The task: Return each line of the records holding the string "yellow".

Data supplied:

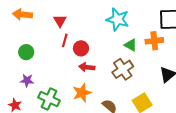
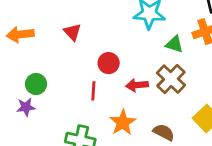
red line: (65, 40) -> (93, 91), moved
red arrow: (87, 67) -> (137, 85), moved
purple star: (27, 80) -> (26, 107), moved

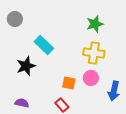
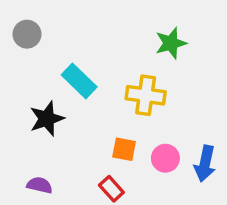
yellow cross: (94, 53) -> (146, 95), moved
pink circle: (91, 78) -> (165, 158), moved

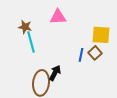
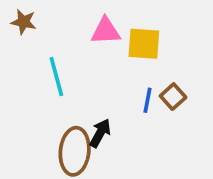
brown star: (25, 27) -> (24, 22), moved
yellow square: (101, 35) -> (144, 44), moved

Finished task:
yellow cross: (94, 53) -> (146, 95), moved
yellow square: (101, 35) -> (144, 44), moved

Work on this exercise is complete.